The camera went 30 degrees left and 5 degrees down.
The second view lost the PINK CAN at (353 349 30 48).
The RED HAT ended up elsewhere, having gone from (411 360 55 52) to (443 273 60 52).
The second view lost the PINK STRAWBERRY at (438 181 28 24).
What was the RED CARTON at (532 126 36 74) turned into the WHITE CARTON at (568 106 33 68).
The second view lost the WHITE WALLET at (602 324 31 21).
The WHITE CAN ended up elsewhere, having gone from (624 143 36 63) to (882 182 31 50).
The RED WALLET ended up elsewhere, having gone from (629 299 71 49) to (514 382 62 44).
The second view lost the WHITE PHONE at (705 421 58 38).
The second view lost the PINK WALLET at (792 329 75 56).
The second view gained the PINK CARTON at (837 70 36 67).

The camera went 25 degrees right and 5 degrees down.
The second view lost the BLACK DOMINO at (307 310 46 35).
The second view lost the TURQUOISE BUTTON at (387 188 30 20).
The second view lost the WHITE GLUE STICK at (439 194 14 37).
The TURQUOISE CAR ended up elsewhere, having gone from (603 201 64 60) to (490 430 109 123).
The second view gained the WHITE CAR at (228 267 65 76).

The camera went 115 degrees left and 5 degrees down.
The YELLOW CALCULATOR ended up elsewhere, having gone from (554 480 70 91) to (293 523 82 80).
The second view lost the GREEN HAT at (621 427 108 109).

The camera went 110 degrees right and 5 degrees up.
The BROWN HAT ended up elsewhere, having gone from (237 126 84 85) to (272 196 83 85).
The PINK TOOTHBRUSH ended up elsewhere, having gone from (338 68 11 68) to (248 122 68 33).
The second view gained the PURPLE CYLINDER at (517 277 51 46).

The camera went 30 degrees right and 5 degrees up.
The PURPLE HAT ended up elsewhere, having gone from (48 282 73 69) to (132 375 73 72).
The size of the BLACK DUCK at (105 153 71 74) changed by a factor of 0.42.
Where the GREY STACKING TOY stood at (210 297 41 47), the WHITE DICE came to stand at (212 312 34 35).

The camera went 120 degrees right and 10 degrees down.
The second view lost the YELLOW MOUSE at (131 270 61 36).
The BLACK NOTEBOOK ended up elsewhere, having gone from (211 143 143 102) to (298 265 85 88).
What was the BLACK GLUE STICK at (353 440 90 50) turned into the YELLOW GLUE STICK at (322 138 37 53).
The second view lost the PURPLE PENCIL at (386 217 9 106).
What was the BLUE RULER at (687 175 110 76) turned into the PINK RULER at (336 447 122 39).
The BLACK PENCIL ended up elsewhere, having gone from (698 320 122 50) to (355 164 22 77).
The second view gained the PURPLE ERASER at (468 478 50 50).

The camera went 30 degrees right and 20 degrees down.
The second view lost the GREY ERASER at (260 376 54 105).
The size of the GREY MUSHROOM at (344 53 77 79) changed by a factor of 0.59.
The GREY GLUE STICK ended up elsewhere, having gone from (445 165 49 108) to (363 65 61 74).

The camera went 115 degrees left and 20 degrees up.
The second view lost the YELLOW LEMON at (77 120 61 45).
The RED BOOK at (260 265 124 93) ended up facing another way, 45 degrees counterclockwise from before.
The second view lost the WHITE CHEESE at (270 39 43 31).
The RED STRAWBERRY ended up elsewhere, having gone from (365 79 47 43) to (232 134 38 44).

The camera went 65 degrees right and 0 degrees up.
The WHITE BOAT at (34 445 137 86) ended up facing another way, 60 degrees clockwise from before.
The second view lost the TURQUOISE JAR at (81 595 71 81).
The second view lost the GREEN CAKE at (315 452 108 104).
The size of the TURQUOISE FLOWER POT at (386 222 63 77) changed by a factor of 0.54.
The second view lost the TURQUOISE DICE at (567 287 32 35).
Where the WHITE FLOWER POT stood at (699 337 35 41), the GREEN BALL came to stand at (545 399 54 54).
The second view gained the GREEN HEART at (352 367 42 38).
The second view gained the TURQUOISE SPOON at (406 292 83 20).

• [Problem]
Within the listing above, the range opens at the line with "The RED WALLET" and closes at the line with "The second view lost the PINK WALLET". Reproduce exactly the lines of that range, including both ends.

• [Exercise response]
The RED WALLET ended up elsewhere, having gone from (629 299 71 49) to (514 382 62 44).
The second view lost the WHITE PHONE at (705 421 58 38).
The second view lost the PINK WALLET at (792 329 75 56).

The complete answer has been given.